##### Supplied records #####
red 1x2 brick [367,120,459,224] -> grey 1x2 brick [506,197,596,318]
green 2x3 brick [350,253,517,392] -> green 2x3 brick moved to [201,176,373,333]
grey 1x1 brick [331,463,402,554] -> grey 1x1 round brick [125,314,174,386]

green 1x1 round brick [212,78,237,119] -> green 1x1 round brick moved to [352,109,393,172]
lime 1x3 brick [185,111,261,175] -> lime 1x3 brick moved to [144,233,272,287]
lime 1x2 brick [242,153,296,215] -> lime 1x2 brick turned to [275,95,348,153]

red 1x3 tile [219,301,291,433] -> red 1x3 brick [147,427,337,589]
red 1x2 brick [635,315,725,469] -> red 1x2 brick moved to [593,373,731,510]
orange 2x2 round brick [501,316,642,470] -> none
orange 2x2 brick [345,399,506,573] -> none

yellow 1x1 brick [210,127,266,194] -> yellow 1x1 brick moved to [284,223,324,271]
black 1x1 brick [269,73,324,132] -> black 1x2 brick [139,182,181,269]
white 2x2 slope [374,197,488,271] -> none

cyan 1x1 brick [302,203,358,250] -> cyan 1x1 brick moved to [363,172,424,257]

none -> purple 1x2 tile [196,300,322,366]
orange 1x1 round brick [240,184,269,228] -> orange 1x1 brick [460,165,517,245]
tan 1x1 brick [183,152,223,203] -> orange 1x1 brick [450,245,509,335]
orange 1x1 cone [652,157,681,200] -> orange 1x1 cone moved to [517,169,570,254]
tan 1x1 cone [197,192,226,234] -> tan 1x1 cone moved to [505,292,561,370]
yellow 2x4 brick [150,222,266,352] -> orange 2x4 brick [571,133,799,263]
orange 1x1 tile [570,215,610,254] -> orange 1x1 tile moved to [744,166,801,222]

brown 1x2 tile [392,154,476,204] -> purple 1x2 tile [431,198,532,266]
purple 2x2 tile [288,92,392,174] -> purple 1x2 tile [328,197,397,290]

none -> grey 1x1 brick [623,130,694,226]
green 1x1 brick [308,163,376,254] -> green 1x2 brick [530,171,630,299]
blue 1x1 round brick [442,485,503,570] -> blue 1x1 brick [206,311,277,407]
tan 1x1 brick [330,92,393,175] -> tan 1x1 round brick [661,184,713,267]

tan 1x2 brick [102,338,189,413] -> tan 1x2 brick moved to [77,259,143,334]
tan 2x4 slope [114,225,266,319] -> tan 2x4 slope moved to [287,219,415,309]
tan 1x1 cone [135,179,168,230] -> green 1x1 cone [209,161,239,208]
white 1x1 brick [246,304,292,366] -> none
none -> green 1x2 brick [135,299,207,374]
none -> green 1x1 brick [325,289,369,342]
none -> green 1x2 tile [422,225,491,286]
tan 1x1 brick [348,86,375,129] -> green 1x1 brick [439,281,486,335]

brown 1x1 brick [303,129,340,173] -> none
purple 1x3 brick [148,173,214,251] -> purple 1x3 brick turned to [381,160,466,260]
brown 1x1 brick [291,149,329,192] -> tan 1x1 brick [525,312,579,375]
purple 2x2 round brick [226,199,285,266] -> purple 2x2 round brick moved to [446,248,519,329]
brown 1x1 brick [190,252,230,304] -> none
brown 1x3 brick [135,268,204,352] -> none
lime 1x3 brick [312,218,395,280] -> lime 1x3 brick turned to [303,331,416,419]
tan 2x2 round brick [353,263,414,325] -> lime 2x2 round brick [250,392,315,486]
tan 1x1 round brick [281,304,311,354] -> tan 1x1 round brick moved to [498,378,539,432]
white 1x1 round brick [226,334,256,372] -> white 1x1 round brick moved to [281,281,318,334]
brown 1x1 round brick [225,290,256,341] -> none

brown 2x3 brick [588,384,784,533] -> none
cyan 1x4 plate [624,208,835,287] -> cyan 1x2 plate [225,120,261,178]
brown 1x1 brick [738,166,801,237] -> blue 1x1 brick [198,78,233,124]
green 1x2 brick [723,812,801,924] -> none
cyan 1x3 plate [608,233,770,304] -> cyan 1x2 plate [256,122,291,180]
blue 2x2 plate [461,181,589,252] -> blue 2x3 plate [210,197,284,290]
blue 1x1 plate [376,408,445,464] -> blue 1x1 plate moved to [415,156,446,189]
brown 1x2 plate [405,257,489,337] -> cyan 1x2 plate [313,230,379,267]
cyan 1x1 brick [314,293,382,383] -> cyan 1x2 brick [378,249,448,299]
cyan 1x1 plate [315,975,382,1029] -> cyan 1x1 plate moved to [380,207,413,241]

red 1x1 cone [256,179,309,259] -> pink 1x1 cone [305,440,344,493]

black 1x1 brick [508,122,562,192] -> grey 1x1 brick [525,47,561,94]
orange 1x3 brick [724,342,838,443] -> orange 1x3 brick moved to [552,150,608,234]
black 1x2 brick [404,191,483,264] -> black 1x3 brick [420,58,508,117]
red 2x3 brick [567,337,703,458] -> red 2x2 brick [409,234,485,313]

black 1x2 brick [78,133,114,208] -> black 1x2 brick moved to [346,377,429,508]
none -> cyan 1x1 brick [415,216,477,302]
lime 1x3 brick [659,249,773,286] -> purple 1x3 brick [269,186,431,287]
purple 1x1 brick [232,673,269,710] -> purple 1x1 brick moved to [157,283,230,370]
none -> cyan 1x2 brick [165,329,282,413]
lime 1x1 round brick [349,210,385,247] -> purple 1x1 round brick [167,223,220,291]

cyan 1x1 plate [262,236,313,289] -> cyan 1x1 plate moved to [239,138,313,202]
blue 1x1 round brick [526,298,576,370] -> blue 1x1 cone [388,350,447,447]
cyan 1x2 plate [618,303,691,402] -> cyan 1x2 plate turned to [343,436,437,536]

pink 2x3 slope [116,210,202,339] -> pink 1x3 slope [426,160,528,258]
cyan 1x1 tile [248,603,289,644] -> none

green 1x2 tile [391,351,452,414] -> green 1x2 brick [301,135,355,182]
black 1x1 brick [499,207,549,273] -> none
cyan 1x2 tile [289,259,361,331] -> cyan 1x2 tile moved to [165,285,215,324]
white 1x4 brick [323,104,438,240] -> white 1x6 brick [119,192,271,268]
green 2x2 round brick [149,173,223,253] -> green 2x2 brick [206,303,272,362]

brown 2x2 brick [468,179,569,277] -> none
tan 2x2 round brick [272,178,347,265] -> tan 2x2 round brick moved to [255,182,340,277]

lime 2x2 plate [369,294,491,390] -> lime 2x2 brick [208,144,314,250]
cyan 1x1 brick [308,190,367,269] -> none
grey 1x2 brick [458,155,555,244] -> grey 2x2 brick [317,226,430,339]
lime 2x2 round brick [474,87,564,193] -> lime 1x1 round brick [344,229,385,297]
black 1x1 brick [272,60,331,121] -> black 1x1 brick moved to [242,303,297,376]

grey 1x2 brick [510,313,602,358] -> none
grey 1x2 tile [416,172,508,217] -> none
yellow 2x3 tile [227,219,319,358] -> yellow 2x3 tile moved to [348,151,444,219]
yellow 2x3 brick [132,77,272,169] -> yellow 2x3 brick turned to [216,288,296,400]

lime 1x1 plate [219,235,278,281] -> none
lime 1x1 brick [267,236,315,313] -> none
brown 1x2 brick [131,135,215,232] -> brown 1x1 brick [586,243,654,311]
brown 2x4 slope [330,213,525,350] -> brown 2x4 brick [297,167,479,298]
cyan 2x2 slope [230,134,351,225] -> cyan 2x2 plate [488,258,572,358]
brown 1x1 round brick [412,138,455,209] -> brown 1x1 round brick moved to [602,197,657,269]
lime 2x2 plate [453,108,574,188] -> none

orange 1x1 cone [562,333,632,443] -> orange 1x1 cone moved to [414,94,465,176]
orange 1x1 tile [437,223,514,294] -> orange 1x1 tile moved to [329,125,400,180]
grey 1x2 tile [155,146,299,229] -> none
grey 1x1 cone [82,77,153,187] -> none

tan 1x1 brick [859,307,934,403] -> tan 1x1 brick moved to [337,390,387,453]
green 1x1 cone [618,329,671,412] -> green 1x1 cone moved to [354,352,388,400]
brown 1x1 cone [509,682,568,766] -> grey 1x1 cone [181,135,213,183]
#####
What you should do:
All that is wanted is an exact copy of the lines above from the one with "cyan 1x3 plate" through the one with "brown 1x2 plate", with both ends included.

Result of the exercise:
cyan 1x3 plate [608,233,770,304] -> cyan 1x2 plate [256,122,291,180]
blue 2x2 plate [461,181,589,252] -> blue 2x3 plate [210,197,284,290]
blue 1x1 plate [376,408,445,464] -> blue 1x1 plate moved to [415,156,446,189]
brown 1x2 plate [405,257,489,337] -> cyan 1x2 plate [313,230,379,267]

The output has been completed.